*Exercise*
Only one stretch of the listing below is wanted: the line with "old: purple_nosakun (2nd" and all lines after it. Reproduce that stretch exactly.

*Material for this task*
══════════
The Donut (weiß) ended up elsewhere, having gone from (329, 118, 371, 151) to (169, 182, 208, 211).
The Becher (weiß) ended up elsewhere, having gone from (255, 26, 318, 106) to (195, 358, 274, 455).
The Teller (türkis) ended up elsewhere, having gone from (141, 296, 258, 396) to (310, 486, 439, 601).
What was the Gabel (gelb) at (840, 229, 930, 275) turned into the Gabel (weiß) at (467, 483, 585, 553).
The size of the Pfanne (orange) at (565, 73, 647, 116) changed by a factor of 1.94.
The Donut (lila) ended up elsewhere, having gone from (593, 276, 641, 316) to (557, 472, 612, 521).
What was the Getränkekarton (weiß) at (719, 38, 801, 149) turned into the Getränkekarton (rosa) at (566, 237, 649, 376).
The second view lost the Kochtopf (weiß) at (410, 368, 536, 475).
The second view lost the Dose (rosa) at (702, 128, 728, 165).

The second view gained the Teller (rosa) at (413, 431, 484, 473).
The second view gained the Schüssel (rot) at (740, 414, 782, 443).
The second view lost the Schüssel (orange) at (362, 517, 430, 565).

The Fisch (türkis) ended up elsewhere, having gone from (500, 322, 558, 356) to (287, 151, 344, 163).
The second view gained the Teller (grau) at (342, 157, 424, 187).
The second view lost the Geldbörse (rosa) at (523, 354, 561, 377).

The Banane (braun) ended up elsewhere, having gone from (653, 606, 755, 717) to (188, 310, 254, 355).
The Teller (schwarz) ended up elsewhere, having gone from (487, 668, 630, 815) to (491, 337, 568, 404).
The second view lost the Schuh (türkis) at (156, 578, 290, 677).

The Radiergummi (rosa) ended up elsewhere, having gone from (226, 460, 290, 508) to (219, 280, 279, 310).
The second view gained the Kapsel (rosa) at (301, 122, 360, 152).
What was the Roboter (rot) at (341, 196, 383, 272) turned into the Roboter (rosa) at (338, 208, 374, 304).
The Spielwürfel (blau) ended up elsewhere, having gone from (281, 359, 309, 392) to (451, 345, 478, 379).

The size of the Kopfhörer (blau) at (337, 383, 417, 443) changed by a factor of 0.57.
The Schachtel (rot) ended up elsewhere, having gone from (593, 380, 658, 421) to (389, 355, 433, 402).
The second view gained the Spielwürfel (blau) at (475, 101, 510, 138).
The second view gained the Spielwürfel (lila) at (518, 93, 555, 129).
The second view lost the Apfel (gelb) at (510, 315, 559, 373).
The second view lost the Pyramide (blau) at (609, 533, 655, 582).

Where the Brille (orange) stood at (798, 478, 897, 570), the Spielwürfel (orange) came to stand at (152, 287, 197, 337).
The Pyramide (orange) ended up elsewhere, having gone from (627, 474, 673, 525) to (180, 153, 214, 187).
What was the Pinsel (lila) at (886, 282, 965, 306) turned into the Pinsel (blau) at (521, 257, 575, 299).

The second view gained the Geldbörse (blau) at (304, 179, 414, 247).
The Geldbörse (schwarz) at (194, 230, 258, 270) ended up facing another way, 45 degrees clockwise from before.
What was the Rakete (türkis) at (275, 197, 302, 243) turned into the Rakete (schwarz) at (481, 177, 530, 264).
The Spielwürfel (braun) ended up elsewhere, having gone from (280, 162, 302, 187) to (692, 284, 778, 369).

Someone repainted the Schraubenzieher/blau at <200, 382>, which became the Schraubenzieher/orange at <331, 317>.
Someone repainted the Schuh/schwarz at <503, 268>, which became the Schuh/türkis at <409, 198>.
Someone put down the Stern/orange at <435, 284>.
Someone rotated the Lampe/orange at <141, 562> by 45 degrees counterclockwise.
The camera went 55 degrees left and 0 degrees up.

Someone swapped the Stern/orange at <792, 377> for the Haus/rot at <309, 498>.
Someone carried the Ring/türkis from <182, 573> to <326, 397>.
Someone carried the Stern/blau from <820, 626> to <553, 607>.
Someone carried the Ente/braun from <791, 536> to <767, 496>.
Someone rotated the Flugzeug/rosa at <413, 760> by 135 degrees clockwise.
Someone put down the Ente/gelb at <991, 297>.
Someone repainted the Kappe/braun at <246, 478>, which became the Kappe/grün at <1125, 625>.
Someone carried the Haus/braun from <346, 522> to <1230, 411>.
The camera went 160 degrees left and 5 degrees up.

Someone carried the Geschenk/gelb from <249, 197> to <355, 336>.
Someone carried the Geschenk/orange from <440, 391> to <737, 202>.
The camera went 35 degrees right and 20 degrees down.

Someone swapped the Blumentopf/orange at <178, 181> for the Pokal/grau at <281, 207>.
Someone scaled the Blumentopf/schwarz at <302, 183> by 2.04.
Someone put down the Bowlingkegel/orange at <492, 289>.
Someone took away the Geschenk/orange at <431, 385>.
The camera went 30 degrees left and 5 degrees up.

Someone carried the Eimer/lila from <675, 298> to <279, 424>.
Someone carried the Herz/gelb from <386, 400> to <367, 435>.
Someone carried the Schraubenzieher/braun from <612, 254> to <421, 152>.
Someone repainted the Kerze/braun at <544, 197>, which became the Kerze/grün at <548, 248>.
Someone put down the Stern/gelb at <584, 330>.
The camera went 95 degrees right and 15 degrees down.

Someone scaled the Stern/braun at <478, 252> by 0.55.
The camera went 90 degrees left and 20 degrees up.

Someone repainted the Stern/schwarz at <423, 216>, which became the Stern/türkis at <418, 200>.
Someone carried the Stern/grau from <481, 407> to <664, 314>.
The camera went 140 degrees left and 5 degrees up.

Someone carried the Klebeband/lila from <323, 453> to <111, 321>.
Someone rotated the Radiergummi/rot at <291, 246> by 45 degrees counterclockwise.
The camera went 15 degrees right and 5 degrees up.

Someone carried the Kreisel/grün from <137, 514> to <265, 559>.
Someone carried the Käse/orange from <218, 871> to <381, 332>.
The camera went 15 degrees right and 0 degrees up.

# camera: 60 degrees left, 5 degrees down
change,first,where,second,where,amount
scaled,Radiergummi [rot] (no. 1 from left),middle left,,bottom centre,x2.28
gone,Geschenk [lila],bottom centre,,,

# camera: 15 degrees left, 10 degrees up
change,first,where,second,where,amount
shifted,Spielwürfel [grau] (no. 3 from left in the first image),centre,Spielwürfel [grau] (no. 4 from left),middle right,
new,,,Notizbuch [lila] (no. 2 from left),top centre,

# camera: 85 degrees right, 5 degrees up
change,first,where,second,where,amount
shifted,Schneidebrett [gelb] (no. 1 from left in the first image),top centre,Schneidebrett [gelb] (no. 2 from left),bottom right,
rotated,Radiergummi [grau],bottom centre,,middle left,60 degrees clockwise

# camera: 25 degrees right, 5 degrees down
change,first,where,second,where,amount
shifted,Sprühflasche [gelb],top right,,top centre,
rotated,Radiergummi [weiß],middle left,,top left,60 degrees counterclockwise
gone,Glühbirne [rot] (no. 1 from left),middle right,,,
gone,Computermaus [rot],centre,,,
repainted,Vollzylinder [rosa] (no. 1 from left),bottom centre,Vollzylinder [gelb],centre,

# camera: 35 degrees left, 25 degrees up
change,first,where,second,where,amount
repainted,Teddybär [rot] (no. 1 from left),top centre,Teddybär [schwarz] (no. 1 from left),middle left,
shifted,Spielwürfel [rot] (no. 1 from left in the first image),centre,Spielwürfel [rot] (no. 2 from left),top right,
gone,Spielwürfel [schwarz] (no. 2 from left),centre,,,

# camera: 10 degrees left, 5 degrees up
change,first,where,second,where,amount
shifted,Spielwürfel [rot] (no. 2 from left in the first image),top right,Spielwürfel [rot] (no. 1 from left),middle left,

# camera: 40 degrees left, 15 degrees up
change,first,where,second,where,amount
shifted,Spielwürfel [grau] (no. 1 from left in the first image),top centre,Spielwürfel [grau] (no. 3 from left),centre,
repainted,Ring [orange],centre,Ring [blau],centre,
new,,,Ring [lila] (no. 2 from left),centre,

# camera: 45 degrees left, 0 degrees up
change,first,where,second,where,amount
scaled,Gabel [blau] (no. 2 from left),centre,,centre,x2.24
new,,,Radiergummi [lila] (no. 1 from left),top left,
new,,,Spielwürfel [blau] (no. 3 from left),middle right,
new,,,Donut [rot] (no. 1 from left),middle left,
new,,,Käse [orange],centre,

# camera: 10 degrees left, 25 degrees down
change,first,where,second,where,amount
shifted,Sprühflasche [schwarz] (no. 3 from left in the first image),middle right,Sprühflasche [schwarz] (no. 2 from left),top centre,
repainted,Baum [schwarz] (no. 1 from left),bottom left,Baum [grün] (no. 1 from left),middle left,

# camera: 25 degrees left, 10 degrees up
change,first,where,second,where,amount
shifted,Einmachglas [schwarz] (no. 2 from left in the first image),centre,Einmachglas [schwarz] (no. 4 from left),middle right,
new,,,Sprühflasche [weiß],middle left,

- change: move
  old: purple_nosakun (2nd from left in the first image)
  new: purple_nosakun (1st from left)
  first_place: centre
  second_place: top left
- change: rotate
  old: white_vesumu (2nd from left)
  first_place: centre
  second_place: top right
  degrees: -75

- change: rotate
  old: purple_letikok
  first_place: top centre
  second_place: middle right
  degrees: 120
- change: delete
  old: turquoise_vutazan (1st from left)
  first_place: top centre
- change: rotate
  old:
══════════
*Answer space*
  old: purple_nosakun (2nd from left in the first image)
  new: purple_nosakun (1st from left)
  first_place: centre
  second_place: top left
- change: rotate
  old: white_vesumu (2nd from left)
  first_place: centre
  second_place: top right
  degrees: -75

- change: rotate
  old: purple_letikok
  first_place: top centre
  second_place: middle right
  degrees: 120
- change: delete
  old: turquoise_vutazan (1st from left)
  first_place: top centre
- change: rotate
  old:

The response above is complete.